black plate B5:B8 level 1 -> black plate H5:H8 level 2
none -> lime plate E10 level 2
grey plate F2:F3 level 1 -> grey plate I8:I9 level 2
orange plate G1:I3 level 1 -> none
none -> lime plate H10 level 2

...

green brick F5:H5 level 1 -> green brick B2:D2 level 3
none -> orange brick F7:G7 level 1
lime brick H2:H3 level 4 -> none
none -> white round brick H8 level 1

...

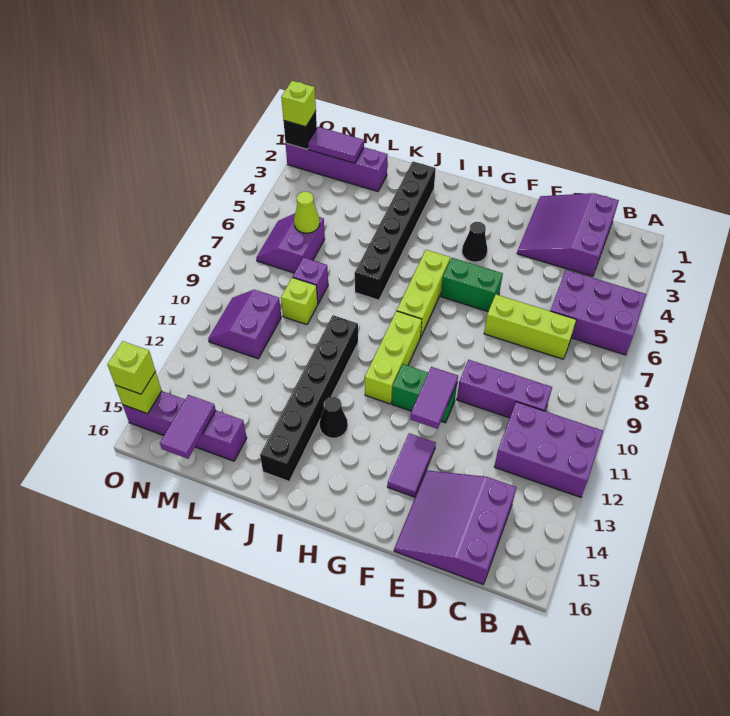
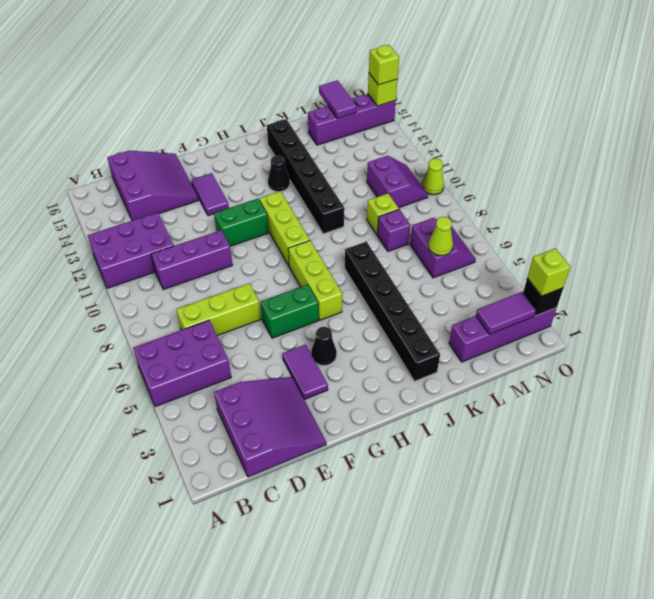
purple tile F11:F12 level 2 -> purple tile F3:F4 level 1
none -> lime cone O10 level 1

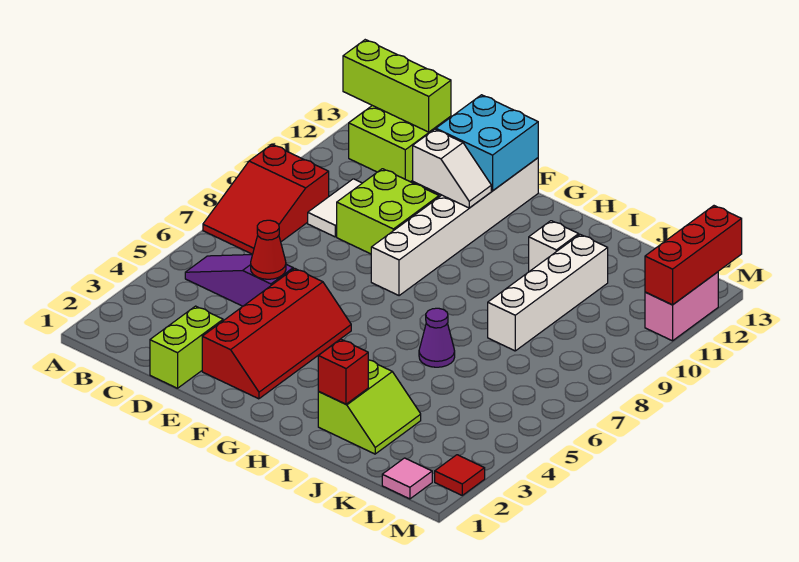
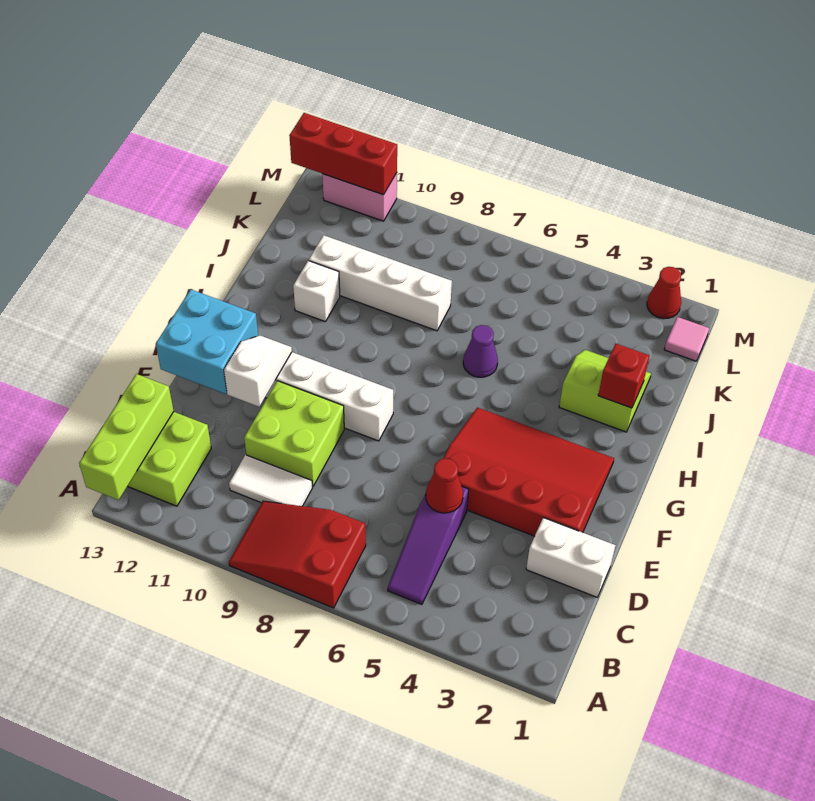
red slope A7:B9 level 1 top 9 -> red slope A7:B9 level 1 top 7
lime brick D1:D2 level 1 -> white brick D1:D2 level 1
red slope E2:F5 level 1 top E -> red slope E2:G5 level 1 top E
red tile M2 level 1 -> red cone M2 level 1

## Task prompt
Lines above containing "brick": give their number only.

## Completed exercise
5